**What this task involves**:
Transcribe the full listing, keeping every word as it stands.

#####

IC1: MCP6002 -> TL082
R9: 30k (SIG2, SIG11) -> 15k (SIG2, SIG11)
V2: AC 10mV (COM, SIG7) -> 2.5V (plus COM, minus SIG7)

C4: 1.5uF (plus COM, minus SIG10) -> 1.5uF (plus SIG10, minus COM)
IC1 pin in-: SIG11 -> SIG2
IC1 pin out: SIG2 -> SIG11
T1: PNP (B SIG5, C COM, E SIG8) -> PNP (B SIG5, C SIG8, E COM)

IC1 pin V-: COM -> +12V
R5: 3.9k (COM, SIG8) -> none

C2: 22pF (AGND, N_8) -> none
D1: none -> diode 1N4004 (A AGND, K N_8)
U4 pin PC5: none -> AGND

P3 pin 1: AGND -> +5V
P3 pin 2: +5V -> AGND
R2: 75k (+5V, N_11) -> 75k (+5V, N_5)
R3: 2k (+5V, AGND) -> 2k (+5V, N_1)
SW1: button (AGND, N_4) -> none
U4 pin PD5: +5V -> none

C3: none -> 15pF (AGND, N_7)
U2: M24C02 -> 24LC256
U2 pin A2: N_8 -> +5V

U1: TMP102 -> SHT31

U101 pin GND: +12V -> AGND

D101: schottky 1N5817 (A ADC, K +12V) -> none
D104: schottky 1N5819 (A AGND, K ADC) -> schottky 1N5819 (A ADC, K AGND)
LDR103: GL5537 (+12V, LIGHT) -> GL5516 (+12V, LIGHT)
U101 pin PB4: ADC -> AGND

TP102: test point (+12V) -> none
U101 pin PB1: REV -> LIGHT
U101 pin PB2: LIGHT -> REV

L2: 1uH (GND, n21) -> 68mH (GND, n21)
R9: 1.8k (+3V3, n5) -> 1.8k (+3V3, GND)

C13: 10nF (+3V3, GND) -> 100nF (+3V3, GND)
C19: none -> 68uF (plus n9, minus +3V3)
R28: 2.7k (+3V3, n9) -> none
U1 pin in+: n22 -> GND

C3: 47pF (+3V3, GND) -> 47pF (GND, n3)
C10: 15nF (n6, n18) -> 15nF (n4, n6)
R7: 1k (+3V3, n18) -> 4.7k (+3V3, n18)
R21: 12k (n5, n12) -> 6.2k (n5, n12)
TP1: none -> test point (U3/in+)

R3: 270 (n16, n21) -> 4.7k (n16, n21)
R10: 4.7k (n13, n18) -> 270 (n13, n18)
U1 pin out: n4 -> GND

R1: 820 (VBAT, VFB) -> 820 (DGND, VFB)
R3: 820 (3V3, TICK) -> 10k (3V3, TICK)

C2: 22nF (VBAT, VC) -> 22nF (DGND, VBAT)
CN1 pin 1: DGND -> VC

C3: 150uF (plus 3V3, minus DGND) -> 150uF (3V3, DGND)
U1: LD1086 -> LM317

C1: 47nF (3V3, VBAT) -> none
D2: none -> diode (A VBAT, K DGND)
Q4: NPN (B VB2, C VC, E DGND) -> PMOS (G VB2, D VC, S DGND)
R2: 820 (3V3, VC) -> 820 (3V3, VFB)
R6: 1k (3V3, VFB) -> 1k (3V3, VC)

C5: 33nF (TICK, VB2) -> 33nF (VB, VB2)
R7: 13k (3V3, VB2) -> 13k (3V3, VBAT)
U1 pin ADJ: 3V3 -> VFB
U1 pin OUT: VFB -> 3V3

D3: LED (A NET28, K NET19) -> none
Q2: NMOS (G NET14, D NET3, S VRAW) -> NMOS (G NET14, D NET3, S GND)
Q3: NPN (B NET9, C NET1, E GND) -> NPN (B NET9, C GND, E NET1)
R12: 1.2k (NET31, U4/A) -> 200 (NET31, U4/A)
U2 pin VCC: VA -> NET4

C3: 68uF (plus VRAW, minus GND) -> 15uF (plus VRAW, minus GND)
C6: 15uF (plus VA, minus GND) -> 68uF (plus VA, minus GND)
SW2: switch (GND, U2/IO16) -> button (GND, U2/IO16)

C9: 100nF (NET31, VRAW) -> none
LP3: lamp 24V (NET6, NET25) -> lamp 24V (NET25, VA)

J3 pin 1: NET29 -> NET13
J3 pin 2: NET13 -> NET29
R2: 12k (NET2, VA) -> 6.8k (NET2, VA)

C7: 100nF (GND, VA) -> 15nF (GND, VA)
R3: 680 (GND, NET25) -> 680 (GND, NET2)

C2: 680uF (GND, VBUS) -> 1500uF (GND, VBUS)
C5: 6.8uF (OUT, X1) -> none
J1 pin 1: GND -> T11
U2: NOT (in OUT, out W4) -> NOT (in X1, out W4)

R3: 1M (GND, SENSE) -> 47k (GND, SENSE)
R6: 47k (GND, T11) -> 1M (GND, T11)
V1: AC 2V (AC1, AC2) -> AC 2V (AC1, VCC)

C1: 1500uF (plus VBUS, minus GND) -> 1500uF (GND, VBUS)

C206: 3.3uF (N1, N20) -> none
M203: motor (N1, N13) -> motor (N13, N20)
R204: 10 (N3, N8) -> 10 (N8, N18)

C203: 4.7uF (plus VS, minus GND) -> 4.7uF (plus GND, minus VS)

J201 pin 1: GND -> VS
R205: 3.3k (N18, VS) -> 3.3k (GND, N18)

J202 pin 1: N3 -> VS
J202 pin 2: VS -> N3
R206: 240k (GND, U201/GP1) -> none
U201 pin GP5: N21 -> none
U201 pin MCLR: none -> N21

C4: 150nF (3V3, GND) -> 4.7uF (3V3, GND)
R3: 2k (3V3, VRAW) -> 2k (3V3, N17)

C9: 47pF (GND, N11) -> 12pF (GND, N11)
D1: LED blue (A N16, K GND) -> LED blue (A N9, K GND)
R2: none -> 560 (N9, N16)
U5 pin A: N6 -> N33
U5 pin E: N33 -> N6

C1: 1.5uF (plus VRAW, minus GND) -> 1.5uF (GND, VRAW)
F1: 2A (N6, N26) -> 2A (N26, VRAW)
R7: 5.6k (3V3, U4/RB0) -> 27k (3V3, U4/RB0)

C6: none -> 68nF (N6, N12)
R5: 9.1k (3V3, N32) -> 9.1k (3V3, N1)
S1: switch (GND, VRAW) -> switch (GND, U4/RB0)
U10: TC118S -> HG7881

#####

**Solution to the problem**:
IC1: MCP6002 -> TL082
R9: 30k (SIG2, SIG11) -> 15k (SIG2, SIG11)
V2: AC 10mV (COM, SIG7) -> 2.5V (plus COM, minus SIG7)

C4: 1.5uF (plus COM, minus SIG10) -> 1.5uF (plus SIG10, minus COM)
IC1 pin in-: SIG11 -> SIG2
IC1 pin out: SIG2 -> SIG11
T1: PNP (B SIG5, C COM, E SIG8) -> PNP (B SIG5, C SIG8, E COM)

IC1 pin V-: COM -> +12V
R5: 3.9k (COM, SIG8) -> none

C2: 22pF (AGND, N_8) -> none
D1: none -> diode 1N4004 (A AGND, K N_8)
U4 pin PC5: none -> AGND

P3 pin 1: AGND -> +5V
P3 pin 2: +5V -> AGND
R2: 75k (+5V, N_11) -> 75k (+5V, N_5)
R3: 2k (+5V, AGND) -> 2k (+5V, N_1)
SW1: button (AGND, N_4) -> none
U4 pin PD5: +5V -> none

C3: none -> 15pF (AGND, N_7)
U2: M24C02 -> 24LC256
U2 pin A2: N_8 -> +5V

U1: TMP102 -> SHT31

U101 pin GND: +12V -> AGND

D101: schottky 1N5817 (A ADC, K +12V) -> none
D104: schottky 1N5819 (A AGND, K ADC) -> schottky 1N5819 (A ADC, K AGND)
LDR103: GL5537 (+12V, LIGHT) -> GL5516 (+12V, LIGHT)
U101 pin PB4: ADC -> AGND

TP102: test point (+12V) -> none
U101 pin PB1: REV -> LIGHT
U101 pin PB2: LIGHT -> REV

L2: 1uH (GND, n21) -> 68mH (GND, n21)
R9: 1.8k (+3V3, n5) -> 1.8k (+3V3, GND)

C13: 10nF (+3V3, GND) -> 100nF (+3V3, GND)
C19: none -> 68uF (plus n9, minus +3V3)
R28: 2.7k (+3V3, n9) -> none
U1 pin in+: n22 -> GND

C3: 47pF (+3V3, GND) -> 47pF (GND, n3)
C10: 15nF (n6, n18) -> 15nF (n4, n6)
R7: 1k (+3V3, n18) -> 4.7k (+3V3, n18)
R21: 12k (n5, n12) -> 6.2k (n5, n12)
TP1: none -> test point (U3/in+)

R3: 270 (n16, n21) -> 4.7k (n16, n21)
R10: 4.7k (n13, n18) -> 270 (n13, n18)
U1 pin out: n4 -> GND

R1: 820 (VBAT, VFB) -> 820 (DGND, VFB)
R3: 820 (3V3, TICK) -> 10k (3V3, TICK)

C2: 22nF (VBAT, VC) -> 22nF (DGND, VBAT)
CN1 pin 1: DGND -> VC

C3: 150uF (plus 3V3, minus DGND) -> 150uF (3V3, DGND)
U1: LD1086 -> LM317

C1: 47nF (3V3, VBAT) -> none
D2: none -> diode (A VBAT, K DGND)
Q4: NPN (B VB2, C VC, E DGND) -> PMOS (G VB2, D VC, S DGND)
R2: 820 (3V3, VC) -> 820 (3V3, VFB)
R6: 1k (3V3, VFB) -> 1k (3V3, VC)

C5: 33nF (TICK, VB2) -> 33nF (VB, VB2)
R7: 13k (3V3, VB2) -> 13k (3V3, VBAT)
U1 pin ADJ: 3V3 -> VFB
U1 pin OUT: VFB -> 3V3

D3: LED (A NET28, K NET19) -> none
Q2: NMOS (G NET14, D NET3, S VRAW) -> NMOS (G NET14, D NET3, S GND)
Q3: NPN (B NET9, C NET1, E GND) -> NPN (B NET9, C GND, E NET1)
R12: 1.2k (NET31, U4/A) -> 200 (NET31, U4/A)
U2 pin VCC: VA -> NET4

C3: 68uF (plus VRAW, minus GND) -> 15uF (plus VRAW, minus GND)
C6: 15uF (plus VA, minus GND) -> 68uF (plus VA, minus GND)
SW2: switch (GND, U2/IO16) -> button (GND, U2/IO16)

C9: 100nF (NET31, VRAW) -> none
LP3: lamp 24V (NET6, NET25) -> lamp 24V (NET25, VA)

J3 pin 1: NET29 -> NET13
J3 pin 2: NET13 -> NET29
R2: 12k (NET2, VA) -> 6.8k (NET2, VA)

C7: 100nF (GND, VA) -> 15nF (GND, VA)
R3: 680 (GND, NET25) -> 680 (GND, NET2)

C2: 680uF (GND, VBUS) -> 1500uF (GND, VBUS)
C5: 6.8uF (OUT, X1) -> none
J1 pin 1: GND -> T11
U2: NOT (in OUT, out W4) -> NOT (in X1, out W4)

R3: 1M (GND, SENSE) -> 47k (GND, SENSE)
R6: 47k (GND, T11) -> 1M (GND, T11)
V1: AC 2V (AC1, AC2) -> AC 2V (AC1, VCC)

C1: 1500uF (plus VBUS, minus GND) -> 1500uF (GND, VBUS)

C206: 3.3uF (N1, N20) -> none
M203: motor (N1, N13) -> motor (N13, N20)
R204: 10 (N3, N8) -> 10 (N8, N18)

C203: 4.7uF (plus VS, minus GND) -> 4.7uF (plus GND, minus VS)

J201 pin 1: GND -> VS
R205: 3.3k (N18, VS) -> 3.3k (GND, N18)

J202 pin 1: N3 -> VS
J202 pin 2: VS -> N3
R206: 240k (GND, U201/GP1) -> none
U201 pin GP5: N21 -> none
U201 pin MCLR: none -> N21

C4: 150nF (3V3, GND) -> 4.7uF (3V3, GND)
R3: 2k (3V3, VRAW) -> 2k (3V3, N17)

C9: 47pF (GND, N11) -> 12pF (GND, N11)
D1: LED blue (A N16, K GND) -> LED blue (A N9, K GND)
R2: none -> 560 (N9, N16)
U5 pin A: N6 -> N33
U5 pin E: N33 -> N6

C1: 1.5uF (plus VRAW, minus GND) -> 1.5uF (GND, VRAW)
F1: 2A (N6, N26) -> 2A (N26, VRAW)
R7: 5.6k (3V3, U4/RB0) -> 27k (3V3, U4/RB0)

C6: none -> 68nF (N6, N12)
R5: 9.1k (3V3, N32) -> 9.1k (3V3, N1)
S1: switch (GND, VRAW) -> switch (GND, U4/RB0)
U10: TC118S -> HG7881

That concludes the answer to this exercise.